Your task: The material below holds a span beginning at the line with "orange spray bottle: [294,36,329,141]" and ending at the line with "white spray bottle: [226,468,303,519]". Quote that span exactly, both ends included, and only that span.

Information given:
_____
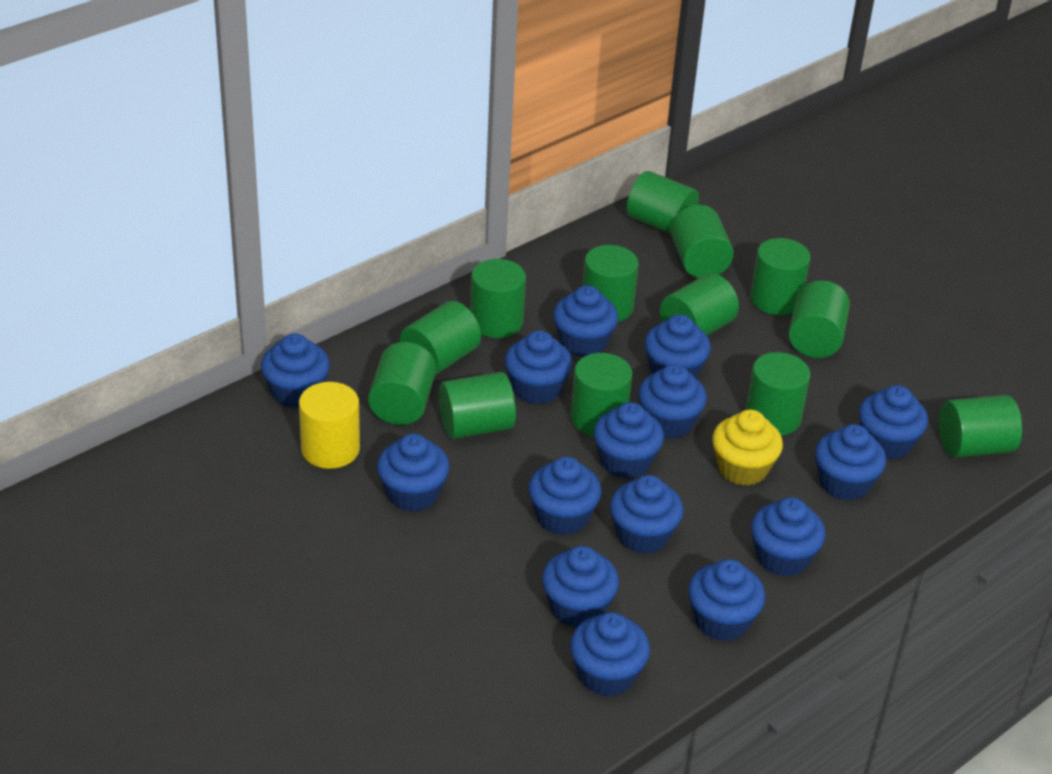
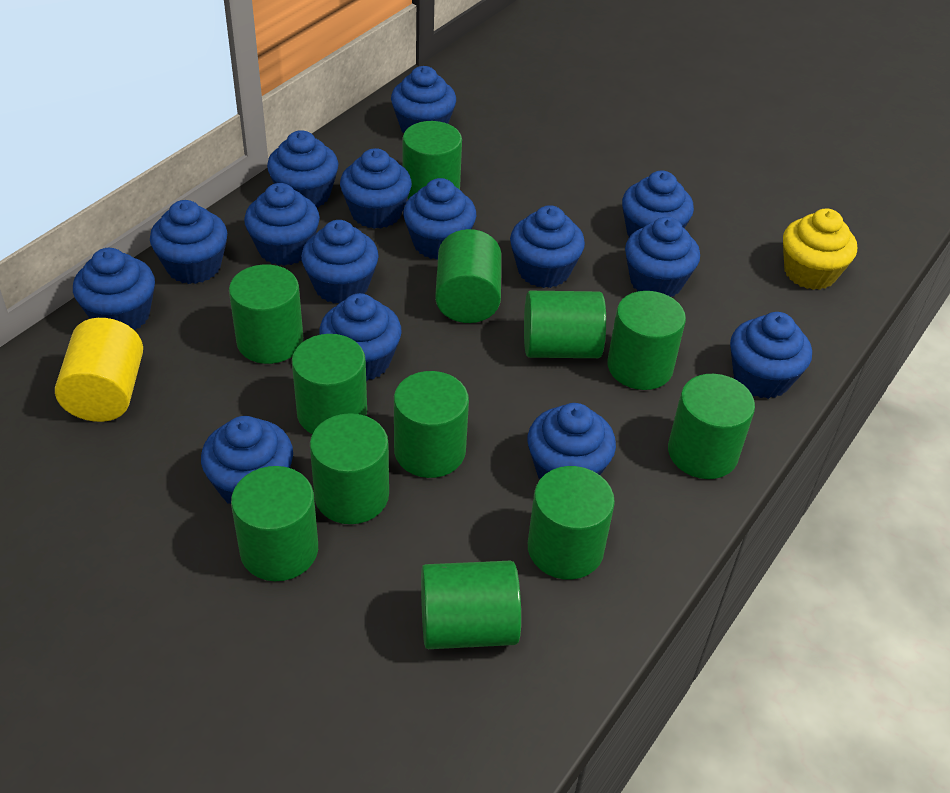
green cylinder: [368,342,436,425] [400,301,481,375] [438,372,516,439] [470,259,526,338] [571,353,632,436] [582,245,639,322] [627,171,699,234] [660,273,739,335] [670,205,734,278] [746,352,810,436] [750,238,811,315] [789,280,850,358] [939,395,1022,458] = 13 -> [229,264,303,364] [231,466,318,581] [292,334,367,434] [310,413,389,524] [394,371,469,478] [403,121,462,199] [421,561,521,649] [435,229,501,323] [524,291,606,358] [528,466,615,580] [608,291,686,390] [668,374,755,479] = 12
_____
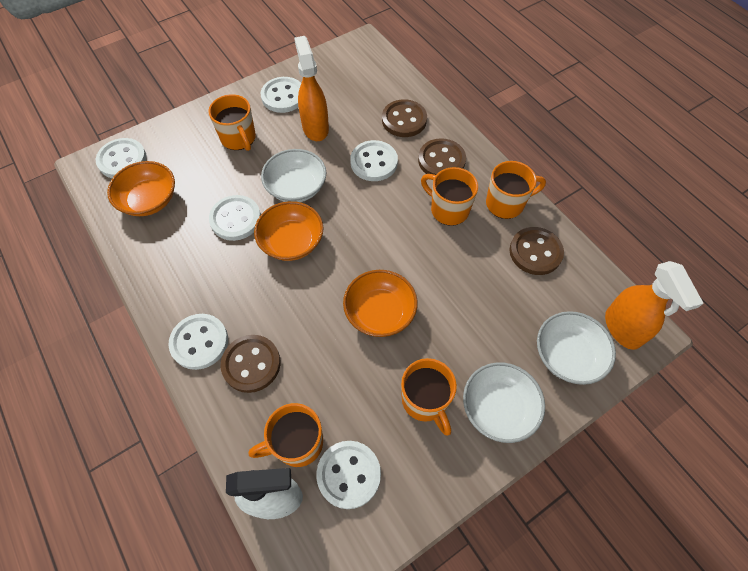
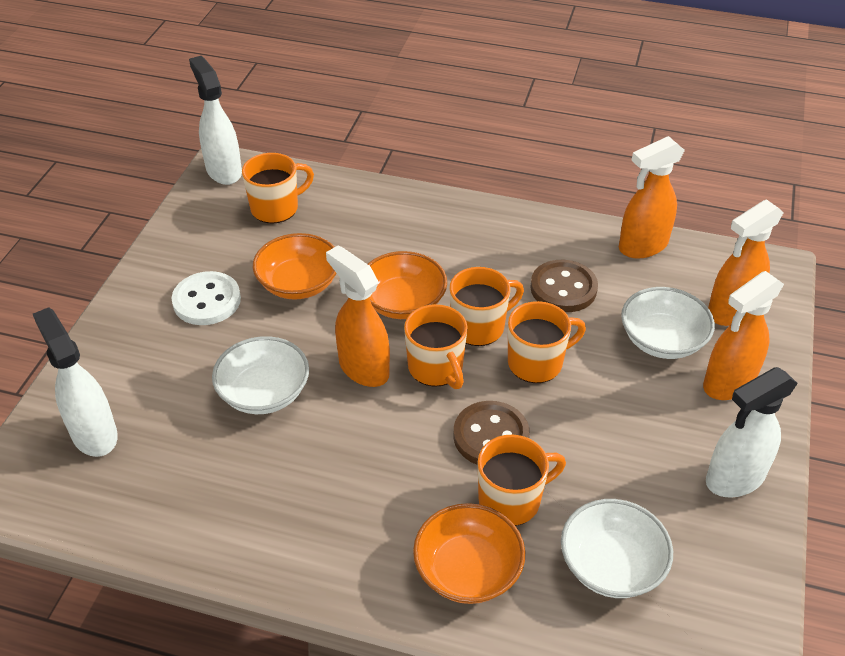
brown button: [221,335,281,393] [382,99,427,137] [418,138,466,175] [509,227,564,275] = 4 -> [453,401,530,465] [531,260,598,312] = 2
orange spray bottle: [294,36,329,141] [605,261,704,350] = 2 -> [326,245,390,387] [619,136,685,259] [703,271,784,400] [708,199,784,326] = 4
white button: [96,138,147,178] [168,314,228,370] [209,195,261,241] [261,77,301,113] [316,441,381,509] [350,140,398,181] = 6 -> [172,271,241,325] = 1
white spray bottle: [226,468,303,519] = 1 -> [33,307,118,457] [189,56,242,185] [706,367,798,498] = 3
_____
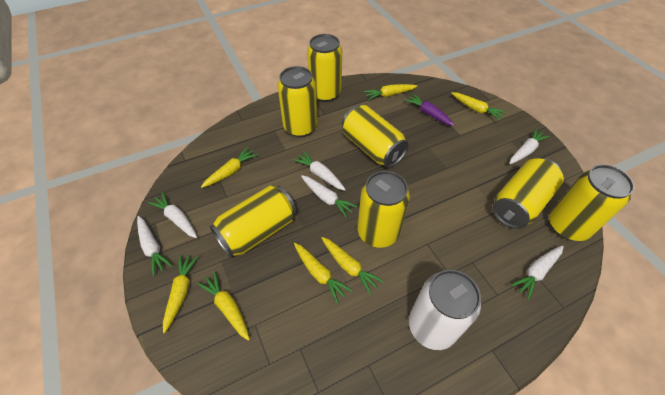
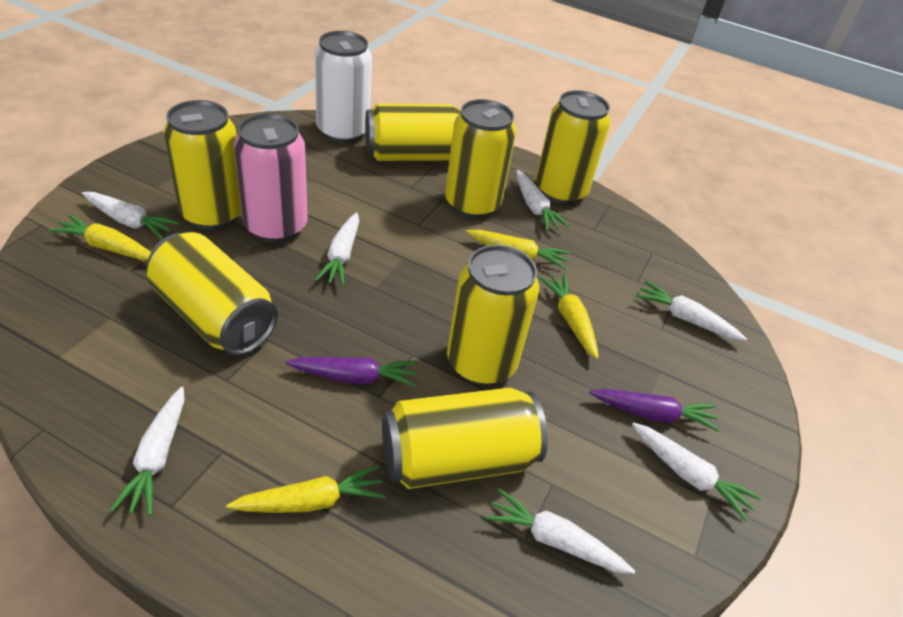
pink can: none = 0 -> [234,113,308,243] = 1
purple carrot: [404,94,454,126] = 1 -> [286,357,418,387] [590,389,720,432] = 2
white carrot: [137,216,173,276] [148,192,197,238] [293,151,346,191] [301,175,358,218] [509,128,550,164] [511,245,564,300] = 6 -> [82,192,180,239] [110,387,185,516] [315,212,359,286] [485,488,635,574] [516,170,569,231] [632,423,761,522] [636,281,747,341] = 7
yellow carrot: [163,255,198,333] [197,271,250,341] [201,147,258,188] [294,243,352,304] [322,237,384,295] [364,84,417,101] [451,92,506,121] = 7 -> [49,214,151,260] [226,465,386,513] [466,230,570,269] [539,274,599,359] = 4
_____
Task answer:
orange spray bottle: [294,36,329,141] [605,261,704,350] = 2 -> [326,245,390,387] [619,136,685,259] [703,271,784,400] [708,199,784,326] = 4
white button: [96,138,147,178] [168,314,228,370] [209,195,261,241] [261,77,301,113] [316,441,381,509] [350,140,398,181] = 6 -> [172,271,241,325] = 1
white spray bottle: [226,468,303,519] = 1 -> [33,307,118,457] [189,56,242,185] [706,367,798,498] = 3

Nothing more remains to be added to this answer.